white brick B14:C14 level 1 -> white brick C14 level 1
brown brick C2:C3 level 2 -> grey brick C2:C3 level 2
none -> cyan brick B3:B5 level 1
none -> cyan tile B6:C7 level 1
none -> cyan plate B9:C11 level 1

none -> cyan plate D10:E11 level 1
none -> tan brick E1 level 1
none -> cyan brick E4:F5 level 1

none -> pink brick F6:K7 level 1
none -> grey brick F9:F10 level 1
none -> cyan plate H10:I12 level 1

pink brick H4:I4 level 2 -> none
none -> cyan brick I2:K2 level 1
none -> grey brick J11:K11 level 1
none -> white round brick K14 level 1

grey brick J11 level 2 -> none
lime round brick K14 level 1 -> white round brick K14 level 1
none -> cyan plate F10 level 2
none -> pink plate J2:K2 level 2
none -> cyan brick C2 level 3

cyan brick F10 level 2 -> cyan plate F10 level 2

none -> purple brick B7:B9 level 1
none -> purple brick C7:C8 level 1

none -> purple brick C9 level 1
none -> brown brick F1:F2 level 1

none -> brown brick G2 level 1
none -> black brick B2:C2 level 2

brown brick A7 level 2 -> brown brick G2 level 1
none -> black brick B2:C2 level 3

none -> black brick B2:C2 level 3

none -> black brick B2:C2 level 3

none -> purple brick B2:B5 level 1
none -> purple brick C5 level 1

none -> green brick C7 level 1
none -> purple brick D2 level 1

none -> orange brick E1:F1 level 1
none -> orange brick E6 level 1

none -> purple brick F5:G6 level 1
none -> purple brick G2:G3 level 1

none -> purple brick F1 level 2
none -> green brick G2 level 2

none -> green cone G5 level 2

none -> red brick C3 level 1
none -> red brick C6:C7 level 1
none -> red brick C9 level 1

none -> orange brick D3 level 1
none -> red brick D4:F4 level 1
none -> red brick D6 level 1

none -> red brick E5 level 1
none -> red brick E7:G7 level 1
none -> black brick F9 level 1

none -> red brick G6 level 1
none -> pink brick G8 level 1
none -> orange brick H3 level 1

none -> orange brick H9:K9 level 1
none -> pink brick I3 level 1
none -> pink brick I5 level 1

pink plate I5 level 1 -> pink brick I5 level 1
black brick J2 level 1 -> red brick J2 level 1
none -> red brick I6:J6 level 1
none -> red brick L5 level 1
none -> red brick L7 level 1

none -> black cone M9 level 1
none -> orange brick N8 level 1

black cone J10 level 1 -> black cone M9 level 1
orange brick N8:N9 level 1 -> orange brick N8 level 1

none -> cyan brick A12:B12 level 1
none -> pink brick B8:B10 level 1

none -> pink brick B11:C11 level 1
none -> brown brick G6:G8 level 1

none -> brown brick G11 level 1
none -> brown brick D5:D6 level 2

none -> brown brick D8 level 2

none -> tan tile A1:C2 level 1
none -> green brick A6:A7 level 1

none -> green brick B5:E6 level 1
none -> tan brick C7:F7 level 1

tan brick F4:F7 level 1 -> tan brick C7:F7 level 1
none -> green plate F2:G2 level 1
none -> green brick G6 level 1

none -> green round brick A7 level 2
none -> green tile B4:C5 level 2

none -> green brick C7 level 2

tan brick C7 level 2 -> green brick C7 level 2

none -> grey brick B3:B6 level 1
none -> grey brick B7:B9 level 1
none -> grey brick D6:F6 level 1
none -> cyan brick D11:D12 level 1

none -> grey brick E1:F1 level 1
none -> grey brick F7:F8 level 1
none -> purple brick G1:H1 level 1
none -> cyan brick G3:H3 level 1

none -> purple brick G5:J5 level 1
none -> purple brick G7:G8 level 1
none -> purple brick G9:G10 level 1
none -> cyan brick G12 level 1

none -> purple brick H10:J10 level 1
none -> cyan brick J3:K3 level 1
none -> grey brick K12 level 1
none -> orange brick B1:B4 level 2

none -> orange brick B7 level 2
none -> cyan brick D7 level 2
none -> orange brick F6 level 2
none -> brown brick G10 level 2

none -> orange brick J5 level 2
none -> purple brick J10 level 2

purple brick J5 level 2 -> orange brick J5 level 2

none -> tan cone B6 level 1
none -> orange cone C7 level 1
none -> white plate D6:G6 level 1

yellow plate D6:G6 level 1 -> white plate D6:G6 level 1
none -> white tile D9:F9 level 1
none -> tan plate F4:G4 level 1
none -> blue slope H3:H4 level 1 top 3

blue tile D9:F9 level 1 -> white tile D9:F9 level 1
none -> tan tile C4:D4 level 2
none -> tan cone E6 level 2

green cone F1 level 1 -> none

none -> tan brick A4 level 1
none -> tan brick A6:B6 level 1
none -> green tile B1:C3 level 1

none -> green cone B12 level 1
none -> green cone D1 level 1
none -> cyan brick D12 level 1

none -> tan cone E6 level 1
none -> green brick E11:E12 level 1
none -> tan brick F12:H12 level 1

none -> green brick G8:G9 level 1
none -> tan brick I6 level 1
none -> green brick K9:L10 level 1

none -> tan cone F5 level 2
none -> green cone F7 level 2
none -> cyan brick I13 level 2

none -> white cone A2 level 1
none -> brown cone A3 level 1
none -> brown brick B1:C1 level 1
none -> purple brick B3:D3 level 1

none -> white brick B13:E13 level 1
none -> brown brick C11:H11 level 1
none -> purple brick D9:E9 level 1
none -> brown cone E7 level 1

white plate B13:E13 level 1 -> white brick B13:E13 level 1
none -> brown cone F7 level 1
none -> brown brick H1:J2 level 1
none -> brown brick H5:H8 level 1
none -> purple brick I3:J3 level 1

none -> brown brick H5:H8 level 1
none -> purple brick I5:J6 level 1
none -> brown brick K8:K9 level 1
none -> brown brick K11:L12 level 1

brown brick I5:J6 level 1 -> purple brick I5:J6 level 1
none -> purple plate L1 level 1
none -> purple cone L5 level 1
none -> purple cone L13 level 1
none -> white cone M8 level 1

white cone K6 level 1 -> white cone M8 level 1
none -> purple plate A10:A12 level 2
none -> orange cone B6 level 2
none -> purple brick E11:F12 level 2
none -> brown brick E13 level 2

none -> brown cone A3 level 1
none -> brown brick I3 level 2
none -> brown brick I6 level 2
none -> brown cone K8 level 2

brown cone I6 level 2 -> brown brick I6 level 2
☆ ☆ ☆ ☆ ☆
▶ _How to complete this task_: From the material given, work out how many lines hold the string "black"; state that number and nothing further.

▶ _Result below_: 8